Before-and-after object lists

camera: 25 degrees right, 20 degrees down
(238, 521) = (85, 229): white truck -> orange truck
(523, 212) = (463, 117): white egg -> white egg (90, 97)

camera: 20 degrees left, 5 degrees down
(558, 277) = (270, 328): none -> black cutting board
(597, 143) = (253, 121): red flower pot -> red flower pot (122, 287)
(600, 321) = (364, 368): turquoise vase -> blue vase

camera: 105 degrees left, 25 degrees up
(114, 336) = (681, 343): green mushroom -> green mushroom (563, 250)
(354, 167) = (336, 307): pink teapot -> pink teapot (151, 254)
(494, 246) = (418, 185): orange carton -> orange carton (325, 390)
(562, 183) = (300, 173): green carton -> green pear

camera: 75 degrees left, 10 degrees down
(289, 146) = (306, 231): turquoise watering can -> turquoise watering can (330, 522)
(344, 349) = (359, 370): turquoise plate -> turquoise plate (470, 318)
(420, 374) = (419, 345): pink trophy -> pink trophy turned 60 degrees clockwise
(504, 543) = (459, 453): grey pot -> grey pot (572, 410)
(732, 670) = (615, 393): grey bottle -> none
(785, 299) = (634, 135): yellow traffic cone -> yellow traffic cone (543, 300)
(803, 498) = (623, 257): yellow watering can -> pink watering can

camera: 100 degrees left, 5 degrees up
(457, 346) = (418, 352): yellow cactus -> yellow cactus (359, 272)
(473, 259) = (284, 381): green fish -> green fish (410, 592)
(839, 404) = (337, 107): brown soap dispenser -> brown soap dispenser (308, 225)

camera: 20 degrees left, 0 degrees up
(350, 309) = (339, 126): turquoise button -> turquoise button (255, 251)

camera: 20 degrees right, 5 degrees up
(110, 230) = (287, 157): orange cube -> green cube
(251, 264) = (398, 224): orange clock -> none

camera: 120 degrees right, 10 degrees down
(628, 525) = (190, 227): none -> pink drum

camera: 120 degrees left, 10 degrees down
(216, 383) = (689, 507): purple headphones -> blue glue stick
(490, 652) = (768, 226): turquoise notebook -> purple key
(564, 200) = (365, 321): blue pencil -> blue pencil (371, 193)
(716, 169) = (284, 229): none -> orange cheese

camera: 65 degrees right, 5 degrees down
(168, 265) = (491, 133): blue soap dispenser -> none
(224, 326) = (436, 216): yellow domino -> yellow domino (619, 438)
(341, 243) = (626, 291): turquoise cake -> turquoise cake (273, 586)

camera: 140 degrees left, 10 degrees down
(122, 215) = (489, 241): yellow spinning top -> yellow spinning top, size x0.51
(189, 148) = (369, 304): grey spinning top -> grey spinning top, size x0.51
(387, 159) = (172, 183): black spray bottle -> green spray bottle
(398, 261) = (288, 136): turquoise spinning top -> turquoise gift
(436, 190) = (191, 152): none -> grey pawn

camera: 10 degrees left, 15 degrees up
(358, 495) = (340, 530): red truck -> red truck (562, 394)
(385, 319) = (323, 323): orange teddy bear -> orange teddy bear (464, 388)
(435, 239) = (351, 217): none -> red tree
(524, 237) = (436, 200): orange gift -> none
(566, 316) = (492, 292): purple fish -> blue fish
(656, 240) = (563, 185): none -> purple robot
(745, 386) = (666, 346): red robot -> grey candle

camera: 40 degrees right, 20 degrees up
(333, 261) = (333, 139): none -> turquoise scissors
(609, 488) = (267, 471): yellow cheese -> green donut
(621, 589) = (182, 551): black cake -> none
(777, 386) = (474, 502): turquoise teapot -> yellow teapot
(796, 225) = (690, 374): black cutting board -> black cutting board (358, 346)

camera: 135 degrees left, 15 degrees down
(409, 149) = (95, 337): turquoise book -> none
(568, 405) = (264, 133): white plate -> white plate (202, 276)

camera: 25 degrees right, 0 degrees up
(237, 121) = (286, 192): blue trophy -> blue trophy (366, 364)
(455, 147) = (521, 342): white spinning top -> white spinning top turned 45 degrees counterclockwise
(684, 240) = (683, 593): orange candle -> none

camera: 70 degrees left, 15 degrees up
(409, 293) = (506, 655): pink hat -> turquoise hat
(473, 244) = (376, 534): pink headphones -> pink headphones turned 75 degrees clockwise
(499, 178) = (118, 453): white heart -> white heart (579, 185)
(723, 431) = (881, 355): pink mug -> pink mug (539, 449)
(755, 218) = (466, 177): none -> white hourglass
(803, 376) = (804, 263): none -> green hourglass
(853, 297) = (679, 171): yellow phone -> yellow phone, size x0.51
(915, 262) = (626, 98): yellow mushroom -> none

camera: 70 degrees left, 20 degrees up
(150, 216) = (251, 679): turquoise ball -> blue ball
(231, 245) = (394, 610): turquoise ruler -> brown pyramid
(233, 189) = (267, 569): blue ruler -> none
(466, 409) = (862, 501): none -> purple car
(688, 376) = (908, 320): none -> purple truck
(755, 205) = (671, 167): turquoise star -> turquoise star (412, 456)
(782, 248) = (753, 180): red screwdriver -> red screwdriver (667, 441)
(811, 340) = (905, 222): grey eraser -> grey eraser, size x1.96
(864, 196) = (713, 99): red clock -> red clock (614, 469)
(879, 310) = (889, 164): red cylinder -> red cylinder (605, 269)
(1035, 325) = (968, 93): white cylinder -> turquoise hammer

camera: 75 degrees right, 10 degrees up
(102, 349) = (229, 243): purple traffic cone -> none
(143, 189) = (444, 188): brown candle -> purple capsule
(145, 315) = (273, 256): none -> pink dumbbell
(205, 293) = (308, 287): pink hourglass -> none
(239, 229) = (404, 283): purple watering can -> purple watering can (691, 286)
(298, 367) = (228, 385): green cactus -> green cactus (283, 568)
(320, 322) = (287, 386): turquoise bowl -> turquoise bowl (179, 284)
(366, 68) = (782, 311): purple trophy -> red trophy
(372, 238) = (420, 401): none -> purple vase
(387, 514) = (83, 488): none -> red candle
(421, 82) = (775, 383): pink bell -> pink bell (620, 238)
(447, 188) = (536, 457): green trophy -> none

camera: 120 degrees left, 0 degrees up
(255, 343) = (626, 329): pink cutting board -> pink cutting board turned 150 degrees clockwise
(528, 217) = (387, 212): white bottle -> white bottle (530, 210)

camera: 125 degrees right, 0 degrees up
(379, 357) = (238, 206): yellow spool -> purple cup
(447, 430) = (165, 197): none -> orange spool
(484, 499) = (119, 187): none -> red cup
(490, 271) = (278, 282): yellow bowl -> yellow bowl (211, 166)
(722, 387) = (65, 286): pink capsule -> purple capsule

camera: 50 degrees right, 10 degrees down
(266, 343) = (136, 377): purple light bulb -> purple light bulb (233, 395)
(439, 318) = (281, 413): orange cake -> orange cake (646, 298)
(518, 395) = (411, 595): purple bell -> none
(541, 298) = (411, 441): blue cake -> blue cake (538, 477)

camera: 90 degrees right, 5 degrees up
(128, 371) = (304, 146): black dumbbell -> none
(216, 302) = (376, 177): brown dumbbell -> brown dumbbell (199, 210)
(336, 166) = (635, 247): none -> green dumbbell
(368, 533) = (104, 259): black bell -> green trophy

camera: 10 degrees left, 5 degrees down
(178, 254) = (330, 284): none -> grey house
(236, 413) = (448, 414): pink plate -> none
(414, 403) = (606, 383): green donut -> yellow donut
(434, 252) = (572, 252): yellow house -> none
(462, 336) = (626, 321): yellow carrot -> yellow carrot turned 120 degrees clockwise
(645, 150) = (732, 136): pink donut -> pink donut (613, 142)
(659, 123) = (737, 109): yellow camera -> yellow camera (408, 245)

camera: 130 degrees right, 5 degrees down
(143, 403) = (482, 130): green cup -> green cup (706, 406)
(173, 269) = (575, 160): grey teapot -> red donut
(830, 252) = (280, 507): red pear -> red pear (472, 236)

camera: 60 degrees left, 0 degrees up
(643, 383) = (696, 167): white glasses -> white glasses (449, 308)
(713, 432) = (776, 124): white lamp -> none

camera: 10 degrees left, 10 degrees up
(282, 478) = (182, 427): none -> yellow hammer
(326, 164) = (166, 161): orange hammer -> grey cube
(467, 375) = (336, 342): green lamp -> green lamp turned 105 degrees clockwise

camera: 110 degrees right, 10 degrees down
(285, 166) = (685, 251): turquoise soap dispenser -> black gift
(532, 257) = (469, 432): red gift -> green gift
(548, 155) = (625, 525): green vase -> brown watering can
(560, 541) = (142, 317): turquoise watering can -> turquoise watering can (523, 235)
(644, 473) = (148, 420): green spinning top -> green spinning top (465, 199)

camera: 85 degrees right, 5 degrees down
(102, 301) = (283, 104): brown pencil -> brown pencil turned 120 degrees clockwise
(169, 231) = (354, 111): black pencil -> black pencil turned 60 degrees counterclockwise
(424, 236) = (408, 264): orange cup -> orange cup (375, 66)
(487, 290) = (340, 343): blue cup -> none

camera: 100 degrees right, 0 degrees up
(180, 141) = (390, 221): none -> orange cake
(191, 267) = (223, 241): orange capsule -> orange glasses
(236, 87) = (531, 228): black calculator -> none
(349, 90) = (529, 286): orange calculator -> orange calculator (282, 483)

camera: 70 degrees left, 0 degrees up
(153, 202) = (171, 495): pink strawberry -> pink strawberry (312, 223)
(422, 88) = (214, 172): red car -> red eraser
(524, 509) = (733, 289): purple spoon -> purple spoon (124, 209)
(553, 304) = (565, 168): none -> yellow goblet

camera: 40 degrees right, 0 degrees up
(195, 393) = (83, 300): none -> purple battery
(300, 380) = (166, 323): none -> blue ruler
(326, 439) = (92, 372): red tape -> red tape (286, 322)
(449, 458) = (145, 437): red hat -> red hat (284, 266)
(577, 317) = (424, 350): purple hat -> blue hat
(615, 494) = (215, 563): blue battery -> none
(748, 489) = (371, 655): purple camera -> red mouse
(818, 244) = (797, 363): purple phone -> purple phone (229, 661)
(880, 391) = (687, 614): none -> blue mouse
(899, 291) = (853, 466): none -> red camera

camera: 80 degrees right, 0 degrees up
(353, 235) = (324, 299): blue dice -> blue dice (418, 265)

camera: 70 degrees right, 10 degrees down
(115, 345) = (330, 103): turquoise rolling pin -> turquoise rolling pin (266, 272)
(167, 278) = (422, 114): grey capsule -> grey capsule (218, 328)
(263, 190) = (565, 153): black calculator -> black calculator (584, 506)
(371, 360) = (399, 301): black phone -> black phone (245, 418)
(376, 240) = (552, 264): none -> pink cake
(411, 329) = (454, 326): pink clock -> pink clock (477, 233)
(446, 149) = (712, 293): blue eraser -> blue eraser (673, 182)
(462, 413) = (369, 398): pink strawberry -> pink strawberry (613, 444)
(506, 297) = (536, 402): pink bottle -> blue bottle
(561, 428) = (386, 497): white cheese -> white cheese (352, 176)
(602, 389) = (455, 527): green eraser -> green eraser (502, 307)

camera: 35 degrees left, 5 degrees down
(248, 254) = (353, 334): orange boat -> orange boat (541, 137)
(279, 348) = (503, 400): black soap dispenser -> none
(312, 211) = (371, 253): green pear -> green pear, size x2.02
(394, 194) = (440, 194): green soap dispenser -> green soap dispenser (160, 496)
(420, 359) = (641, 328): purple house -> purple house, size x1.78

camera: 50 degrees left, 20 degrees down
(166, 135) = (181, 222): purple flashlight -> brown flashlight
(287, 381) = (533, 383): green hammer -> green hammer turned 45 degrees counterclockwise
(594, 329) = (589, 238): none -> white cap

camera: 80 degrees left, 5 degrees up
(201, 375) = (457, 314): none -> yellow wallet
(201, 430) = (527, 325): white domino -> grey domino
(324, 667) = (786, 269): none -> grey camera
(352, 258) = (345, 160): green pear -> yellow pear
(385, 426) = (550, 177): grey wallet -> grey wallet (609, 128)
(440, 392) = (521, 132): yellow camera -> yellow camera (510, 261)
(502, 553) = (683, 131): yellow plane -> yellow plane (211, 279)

AIM OF THE EXERCISE:
Return only the part of the records above that opens with the line containing "(644, 473) = (148, 420): green" and closes with the line containing "(615, 494) = (215, 563): blue battery -> none", ends included.

OUTPUT FOR THIS EXERCISE:
(644, 473) = (148, 420): green spinning top -> green spinning top (465, 199)

camera: 85 degrees right, 5 degrees down
(102, 301) = (283, 104): brown pencil -> brown pencil turned 120 degrees clockwise
(169, 231) = (354, 111): black pencil -> black pencil turned 60 degrees counterclockwise
(424, 236) = (408, 264): orange cup -> orange cup (375, 66)
(487, 290) = (340, 343): blue cup -> none

camera: 100 degrees right, 0 degrees up
(180, 141) = (390, 221): none -> orange cake
(191, 267) = (223, 241): orange capsule -> orange glasses
(236, 87) = (531, 228): black calculator -> none
(349, 90) = (529, 286): orange calculator -> orange calculator (282, 483)

camera: 70 degrees left, 0 degrees up
(153, 202) = (171, 495): pink strawberry -> pink strawberry (312, 223)
(422, 88) = (214, 172): red car -> red eraser
(524, 509) = (733, 289): purple spoon -> purple spoon (124, 209)
(553, 304) = (565, 168): none -> yellow goblet

camera: 40 degrees right, 0 degrees up
(195, 393) = (83, 300): none -> purple battery
(300, 380) = (166, 323): none -> blue ruler
(326, 439) = (92, 372): red tape -> red tape (286, 322)
(449, 458) = (145, 437): red hat -> red hat (284, 266)
(577, 317) = (424, 350): purple hat -> blue hat
(615, 494) = (215, 563): blue battery -> none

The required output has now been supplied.